» Assigned task: Pull each line containing "none" out of the data and copy it.

──────── Input records ────────

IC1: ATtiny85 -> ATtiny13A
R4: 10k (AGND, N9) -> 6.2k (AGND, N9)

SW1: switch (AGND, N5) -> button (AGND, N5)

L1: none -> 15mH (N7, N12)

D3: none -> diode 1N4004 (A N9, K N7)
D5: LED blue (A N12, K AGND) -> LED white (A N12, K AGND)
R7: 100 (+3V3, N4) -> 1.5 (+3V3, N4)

────────

» Answer to this task:
L1: none -> 15mH (N7, N12)
D3: none -> diode 1N4004 (A N9, K N7)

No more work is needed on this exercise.